*** Begin section ***

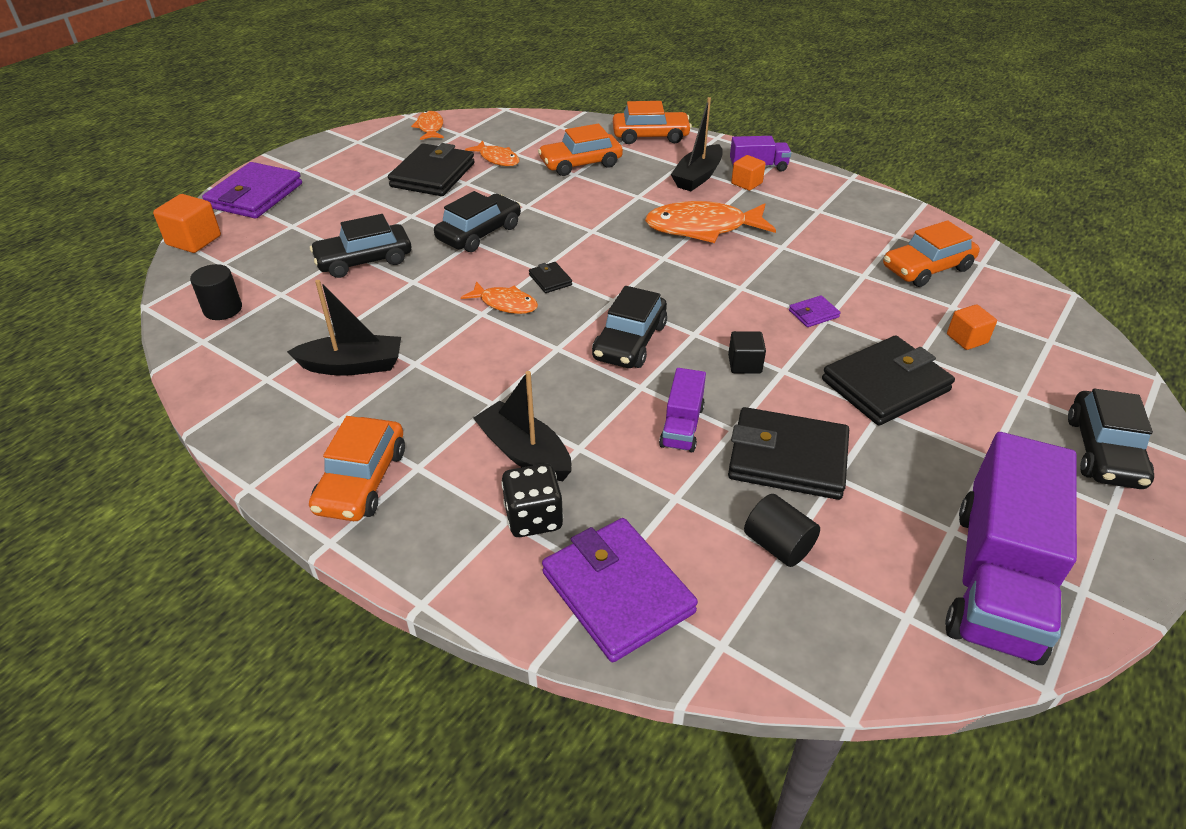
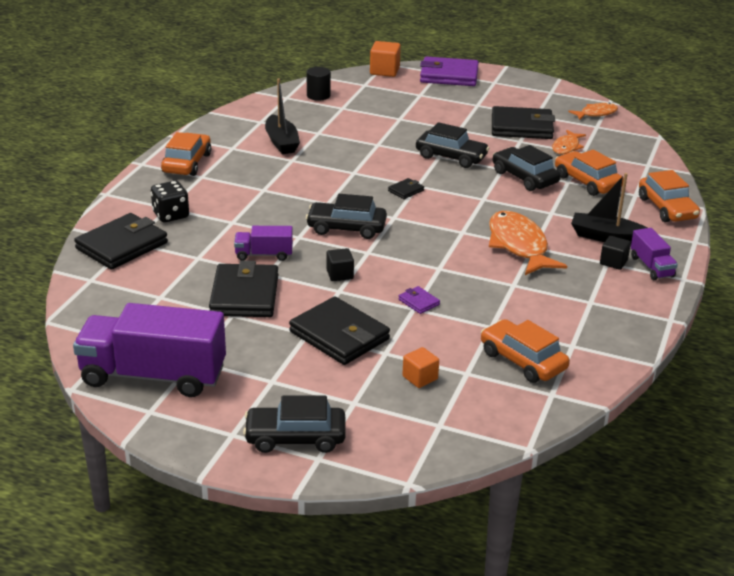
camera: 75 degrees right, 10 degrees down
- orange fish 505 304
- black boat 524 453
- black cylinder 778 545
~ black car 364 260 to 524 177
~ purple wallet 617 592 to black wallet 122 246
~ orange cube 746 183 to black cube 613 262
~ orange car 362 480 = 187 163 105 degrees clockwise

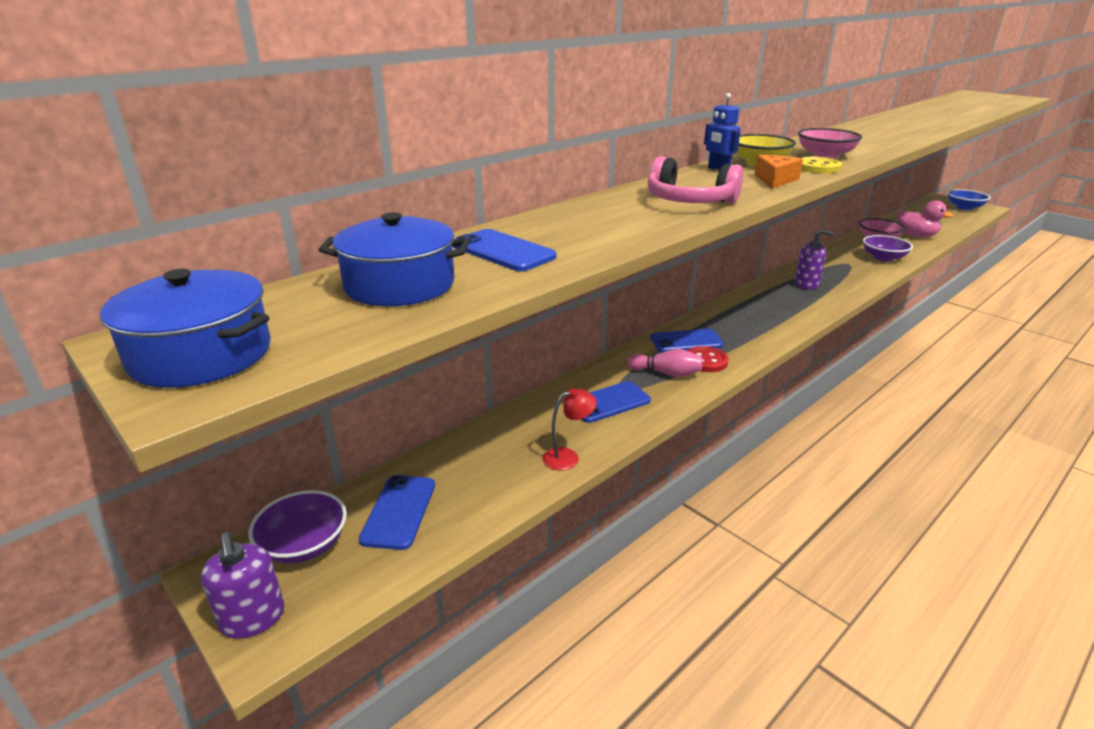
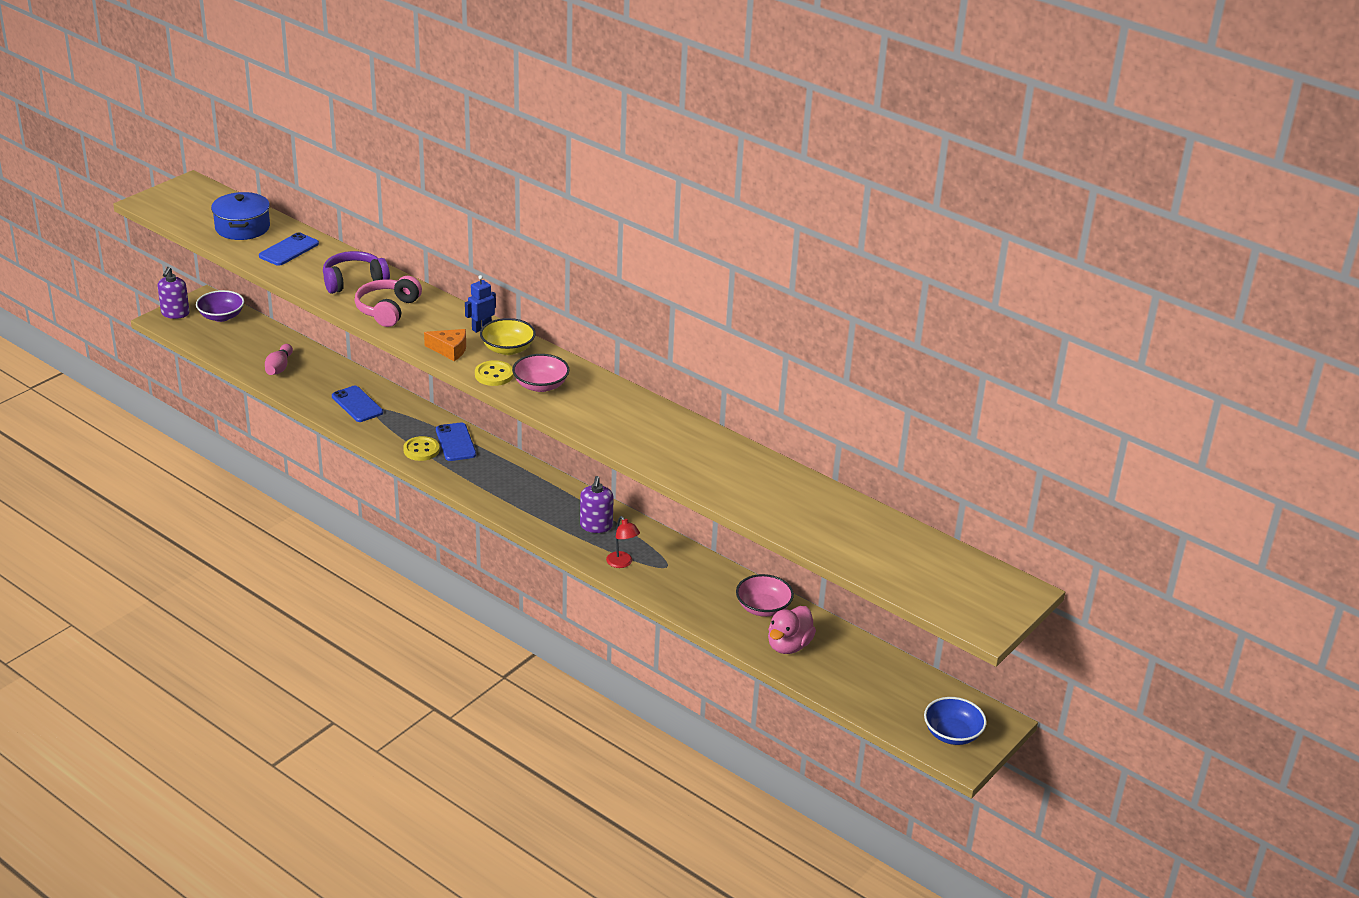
camera: 80 degrees right, 5 degrees up
- blue pot 201 355
- blue phone 399 512
- purple bowl 883 258
+ purple headphones 354 281
~ red lamp 568 457 to 622 563
~ pink bowling pin 666 373 to 279 367
~ red button 706 361 to yellow button 421 450
~ purple soap dispenser 253 618 = 175 313 45 degrees counterclockwise

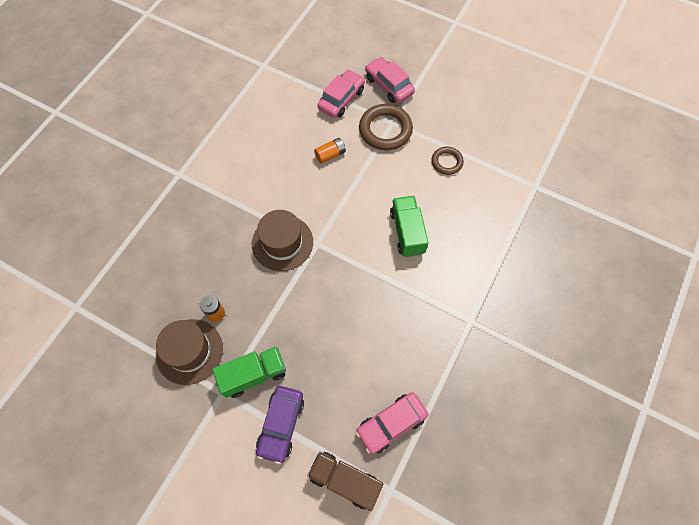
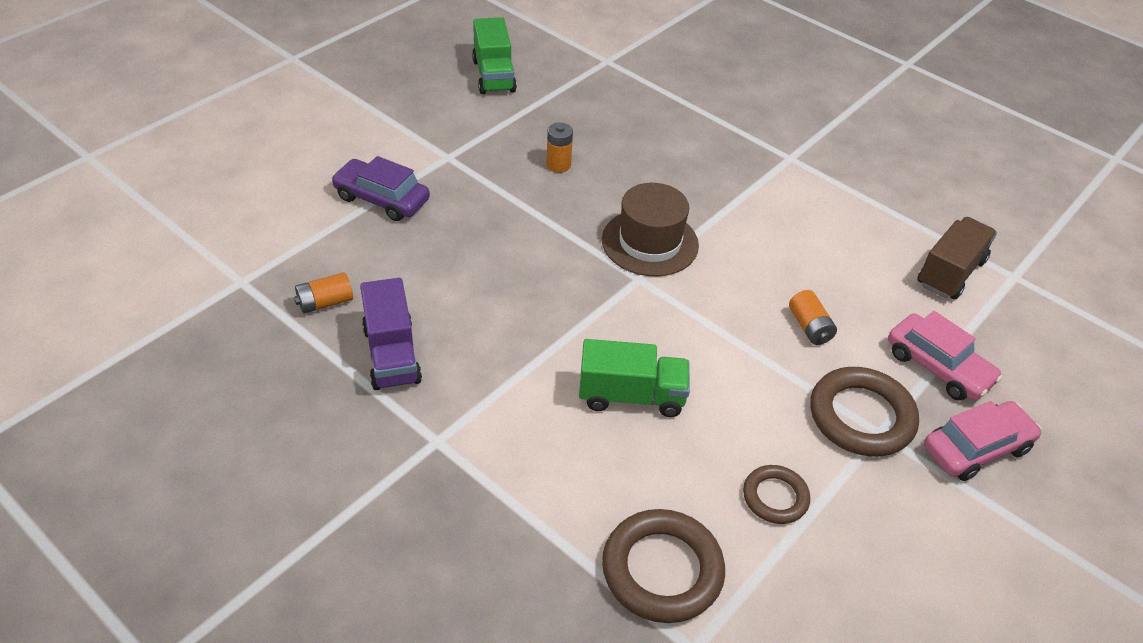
camera: 100 degrees right, 20 degrees down
- brown hat 189 351
+ purple truck 392 355
+ brown ring 662 570
~ green truck 254 375 to 493 76
~ brown truck 345 480 to 950 273
~ pink car 391 424 to orange battery 325 302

*** End section ***

> _GOAL OF THE EXERCISE_:
Reproduce each line of the entries in which the word "black" is found.

> _SOLUTION TO THE PROBLEM_:
- black boat 524 453
- black cylinder 778 545
~ black car 364 260 to 524 177
~ purple wallet 617 592 to black wallet 122 246
~ orange cube 746 183 to black cube 613 262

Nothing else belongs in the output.